* _Records drawn from a dataset_
#####

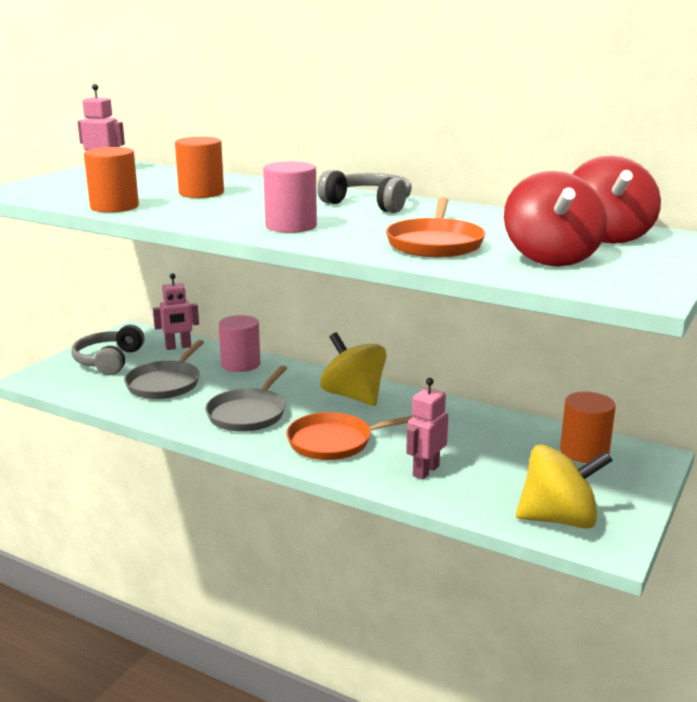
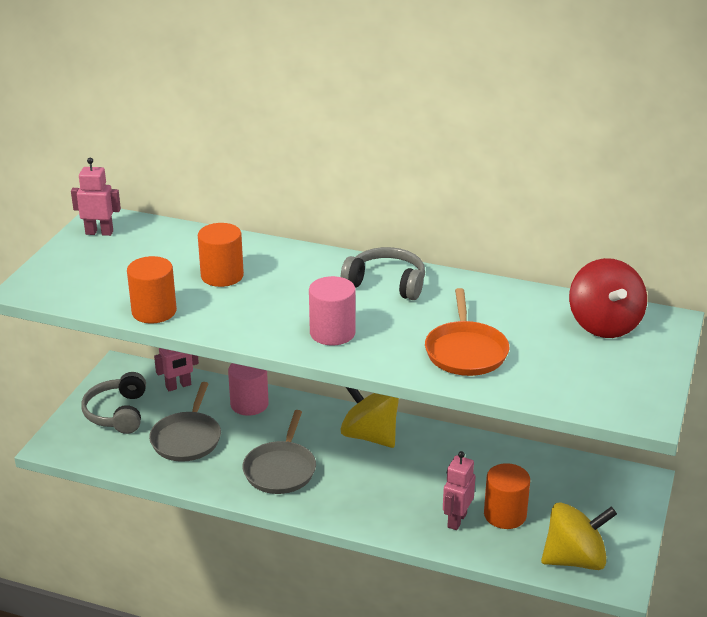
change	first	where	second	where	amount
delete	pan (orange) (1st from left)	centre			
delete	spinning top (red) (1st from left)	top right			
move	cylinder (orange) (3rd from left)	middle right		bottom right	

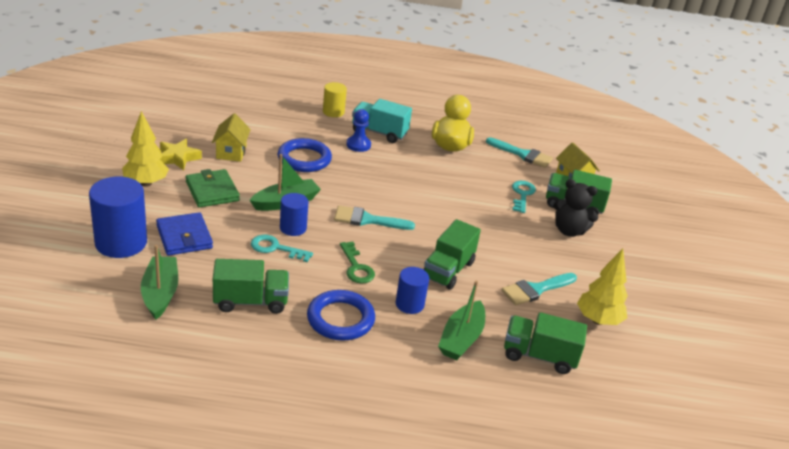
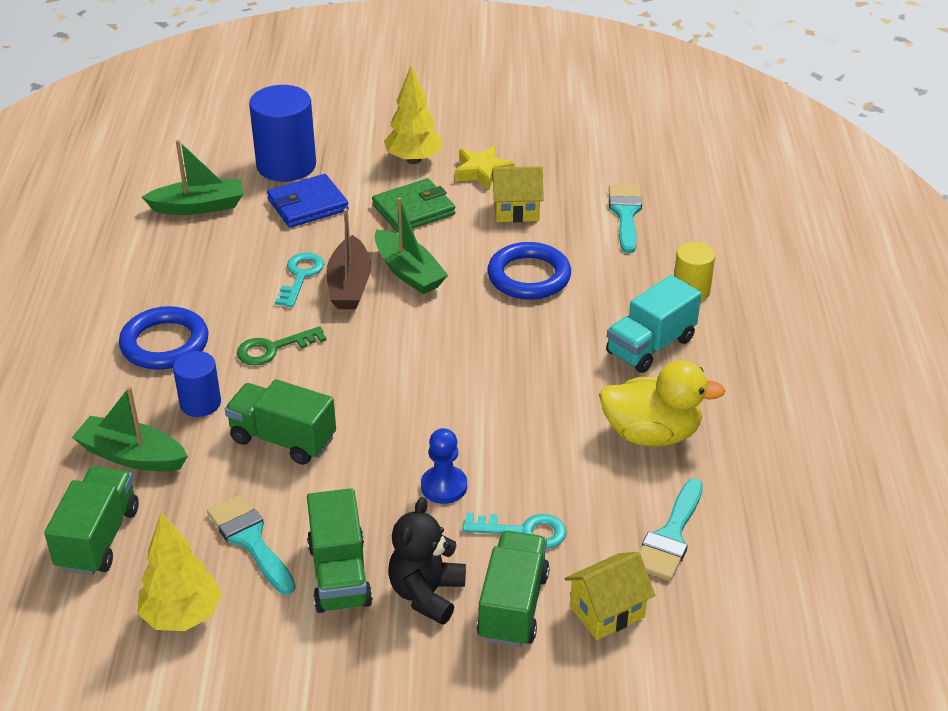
change	first	where	second	where	amount
move	truck (green) (1st from left in the first image)	middle left	truck (green) (3rd from left)	bottom centre	
replace	cylinder (blue) (2nd from left)	centre	boat (brown)	centre	
move	brush (turquoise) (1st from left in the first image)	centre	brush (turquoise) (2nd from left)	top centre	
move	pawn (blue)	top centre		centre	
rotate	truck (turquoise)	top centre		middle right	150 degrees counterclockwise

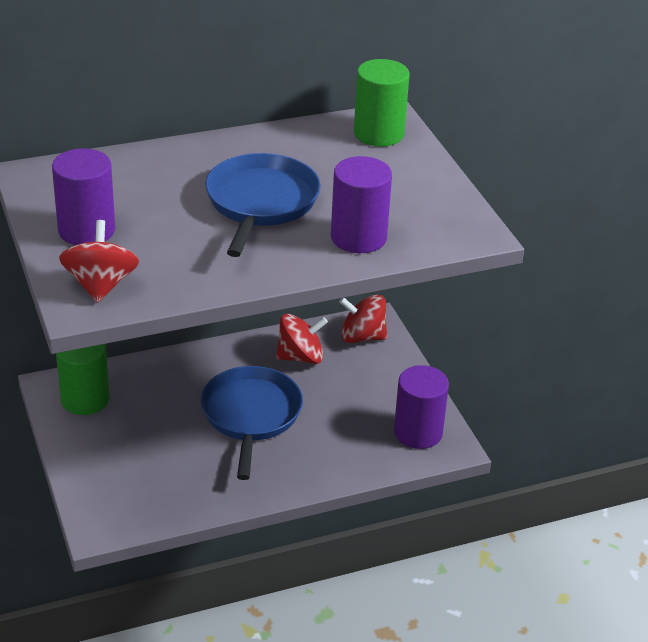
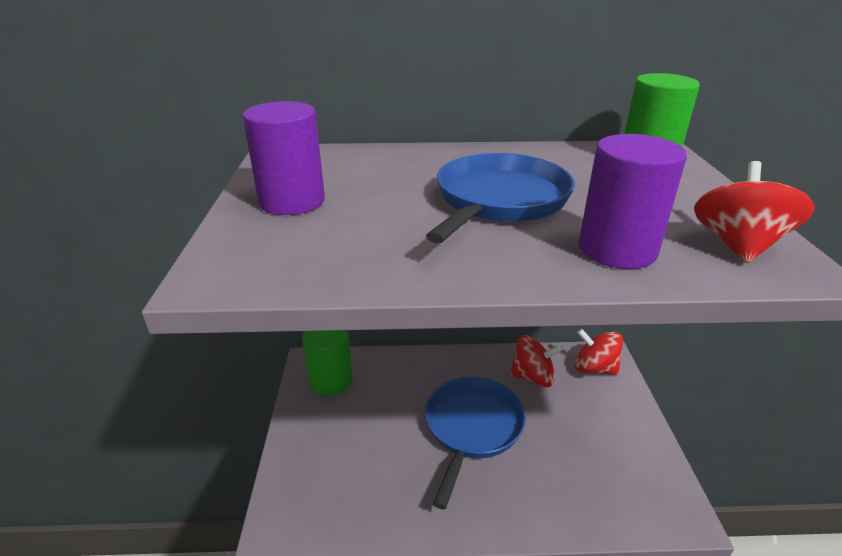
change	first	where	second	where	amount
move	spinning top (red) (1st from left in the first image)	middle left	spinning top (red) (3rd from left)	middle right	
delete	cylinder (purple) (3rd from left)	centre			

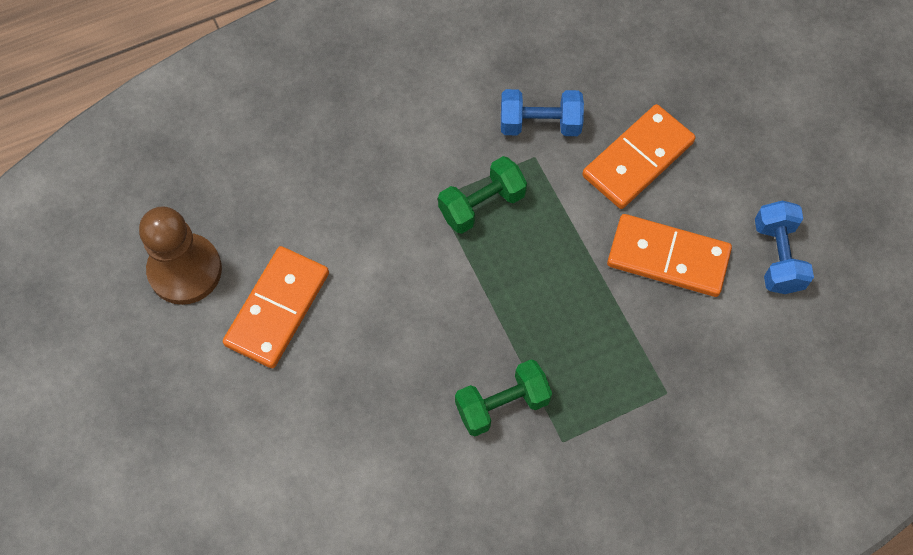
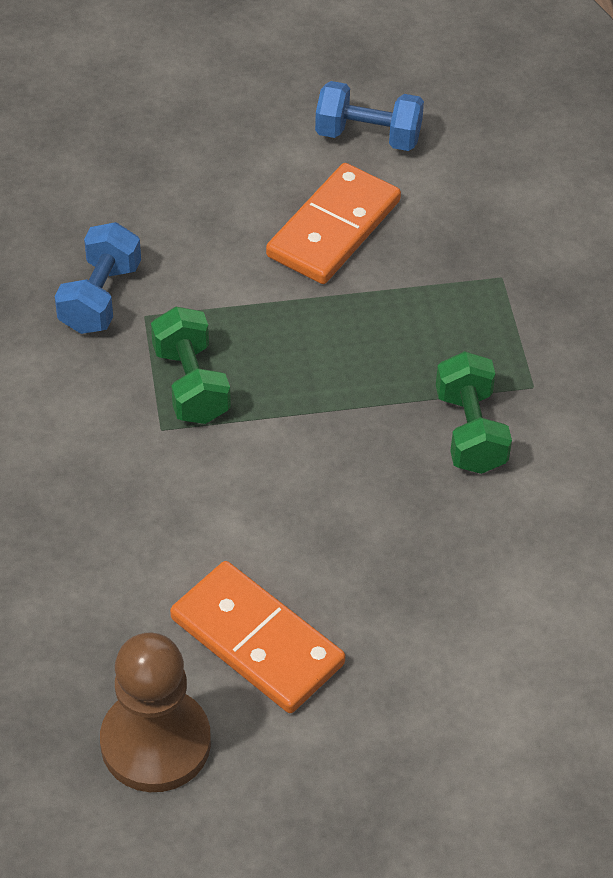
change	first	where	second	where	amount
delete	domino (orange) (2nd from left)	top right			

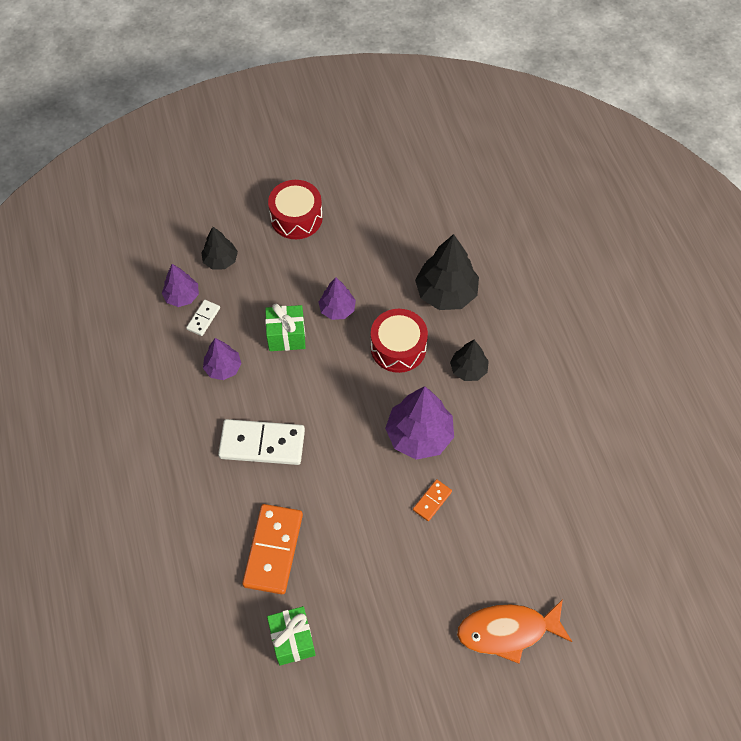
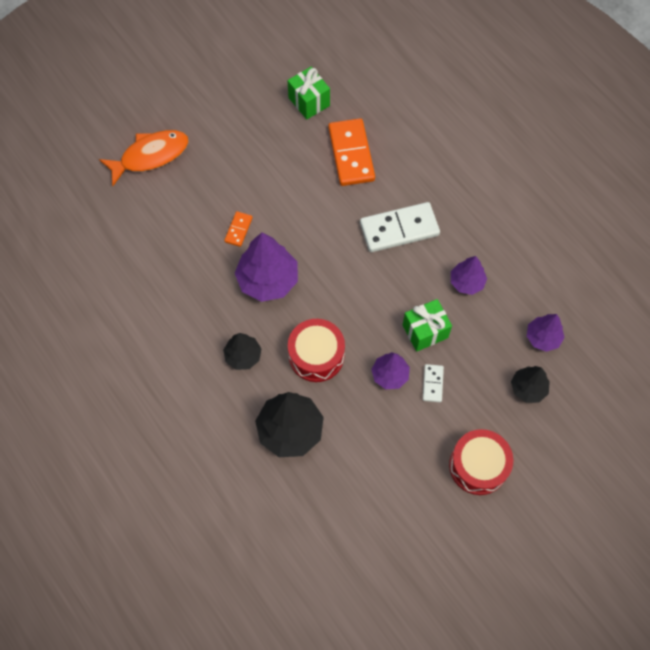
change	first	where	second	where	amount
move	domino (white) (1st from left in the first image)	middle left	domino (white) (2nd from left)	centre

#####

* _What is needed_
The answer must be every line from the records above that contains the word "domino", copied in full.

* _Written reply_
delete	domino (orange) (2nd from left)	top right			
move	domino (white) (1st from left in the first image)	middle left	domino (white) (2nd from left)	centre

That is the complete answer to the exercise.